Activity: Each line that has the string "moved" must be copied from the records below.

(Object position data)
-------------------------

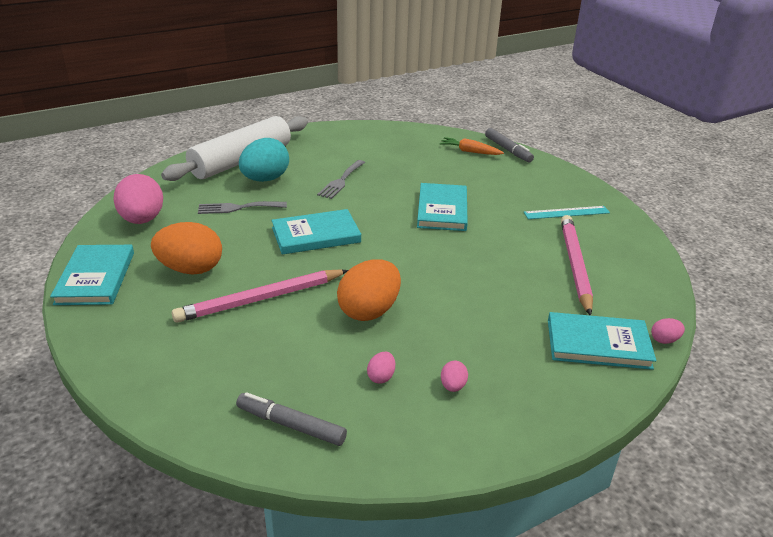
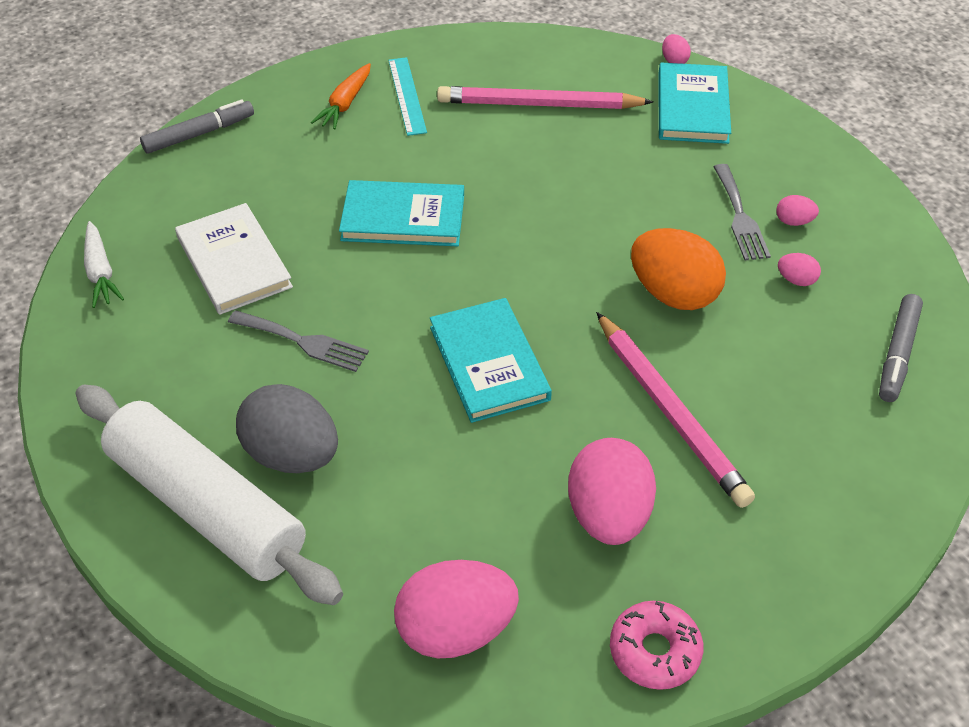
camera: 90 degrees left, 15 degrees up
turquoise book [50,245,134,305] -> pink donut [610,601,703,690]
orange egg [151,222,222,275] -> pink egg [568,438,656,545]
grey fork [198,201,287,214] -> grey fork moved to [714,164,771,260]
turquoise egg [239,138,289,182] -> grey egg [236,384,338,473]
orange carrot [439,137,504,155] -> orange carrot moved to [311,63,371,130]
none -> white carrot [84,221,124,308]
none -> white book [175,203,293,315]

-------------------------

Solution for this exercise:
grey fork [198,201,287,214] -> grey fork moved to [714,164,771,260]
orange carrot [439,137,504,155] -> orange carrot moved to [311,63,371,130]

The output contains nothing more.